(Object state change records)
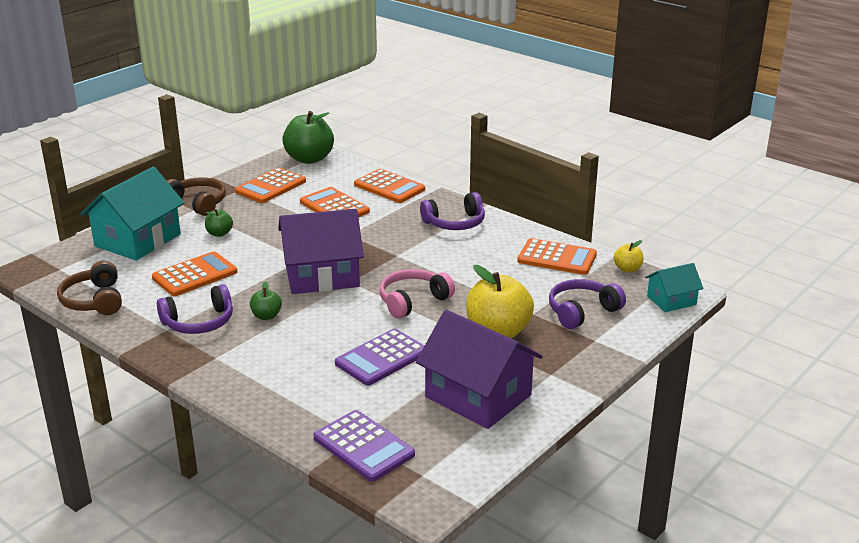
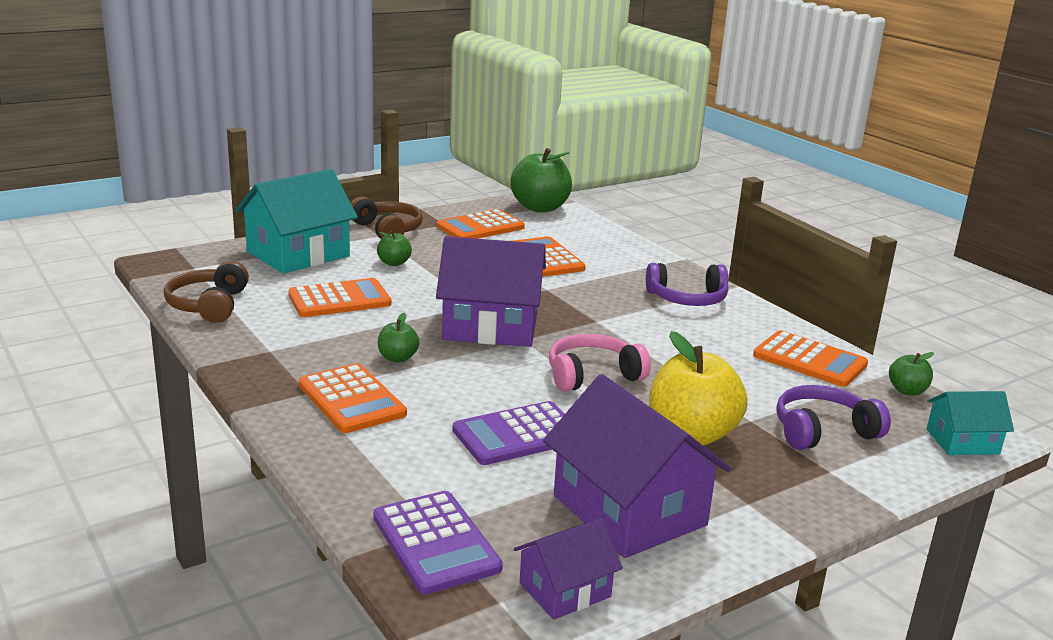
camera: 15 degrees right, 5 degrees down
(199, 322) = (312, 350): purple headphones -> none
(389, 187) = (621, 249): orange calculator -> orange calculator (351, 399)
(459, 458) = (565, 590): none -> purple house
(627, 269) = (907, 391): yellow apple -> green apple

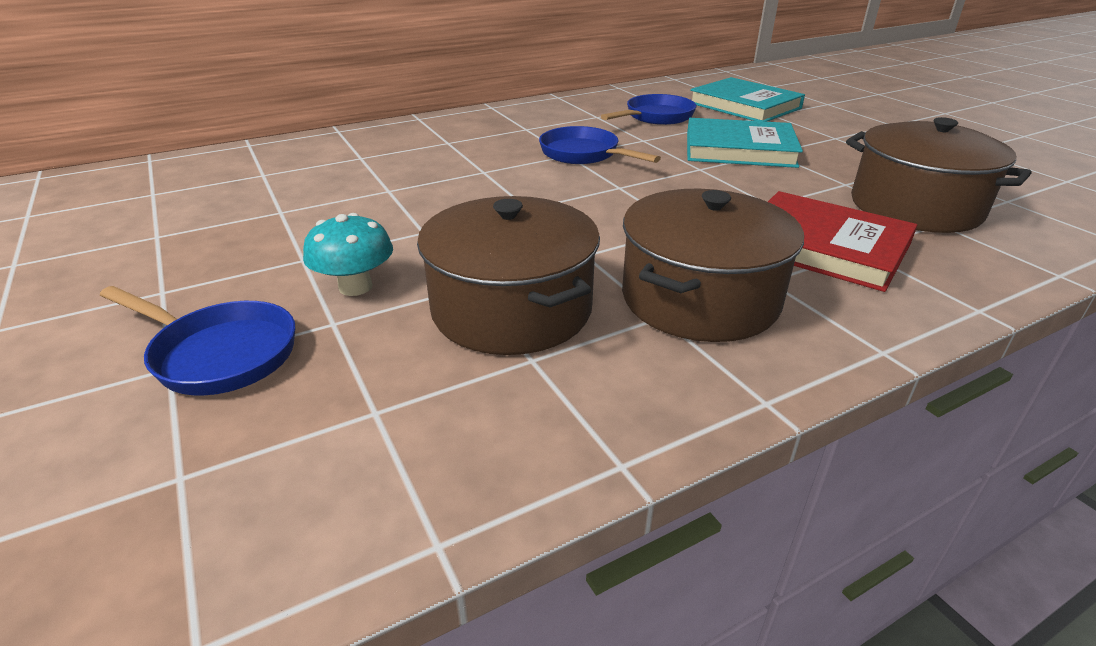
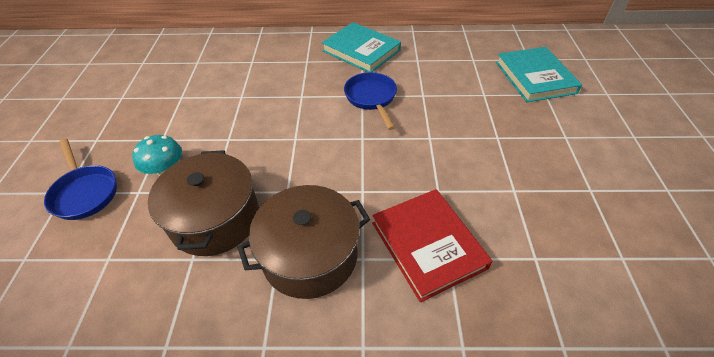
camera: 30 degrees right, 15 degrees up
(656, 117) = (456, 72): blue pan -> none
(739, 149) = (477, 126): turquoise book -> turquoise book (361, 51)
(915, 207) = (537, 235): brown pot -> none

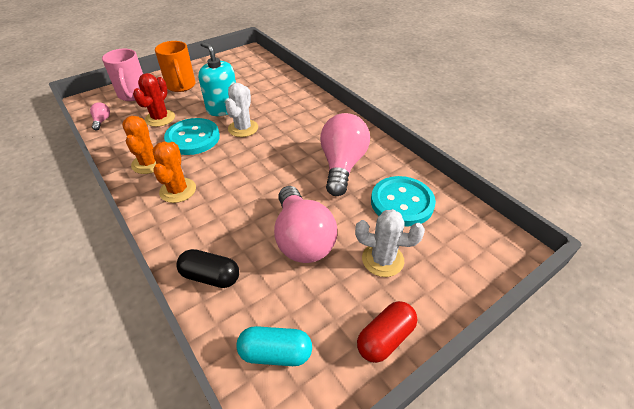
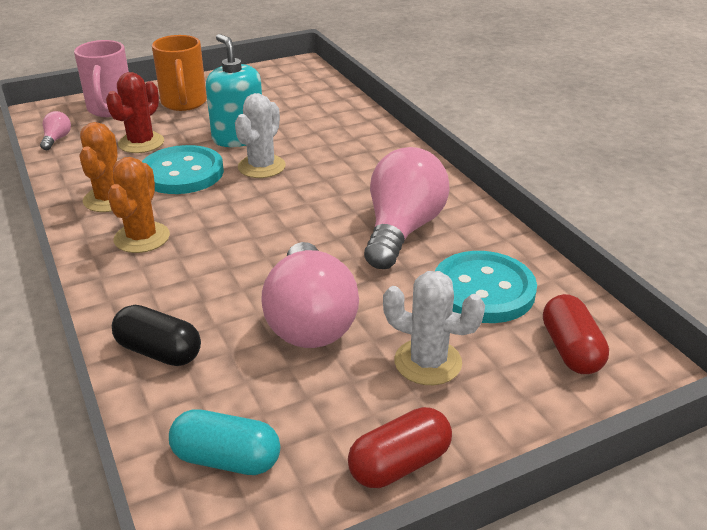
camera: 10 degrees right, 10 degrees down
(464, 238) = (571, 350): none -> red capsule

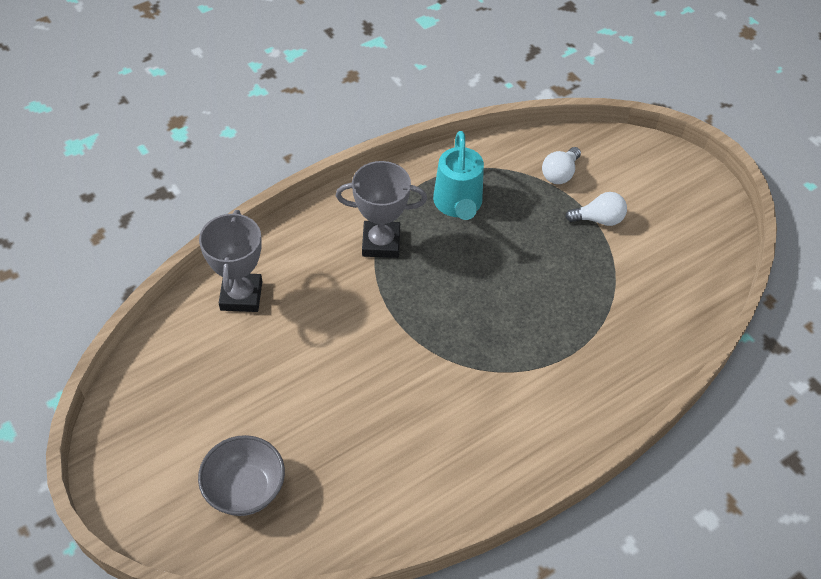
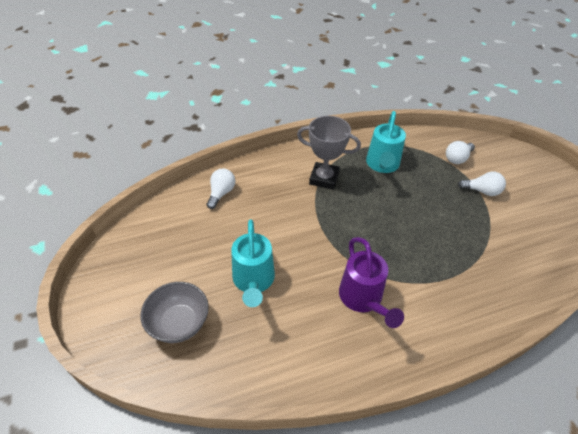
camera: 15 degrees right, 5 degrees down
(241, 296) = (221, 193): grey trophy -> white light bulb
(324, 413) = (253, 281): none -> turquoise watering can
(470, 406) = (363, 299): none -> purple watering can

#### What needs to be done:
From the first line to the last, copy the records above exactly and drop any pictures.

#### Response to this exercise:
camera: 15 degrees right, 5 degrees down
(199, 322) = (312, 350): purple headphones -> none
(389, 187) = (621, 249): orange calculator -> orange calculator (351, 399)
(459, 458) = (565, 590): none -> purple house
(627, 269) = (907, 391): yellow apple -> green apple

camera: 30 degrees right, 15 degrees up
(656, 117) = (456, 72): blue pan -> none
(739, 149) = (477, 126): turquoise book -> turquoise book (361, 51)
(915, 207) = (537, 235): brown pot -> none

camera: 10 degrees right, 10 degrees down
(464, 238) = (571, 350): none -> red capsule

camera: 15 degrees right, 5 degrees down
(241, 296) = (221, 193): grey trophy -> white light bulb
(324, 413) = (253, 281): none -> turquoise watering can
(470, 406) = (363, 299): none -> purple watering can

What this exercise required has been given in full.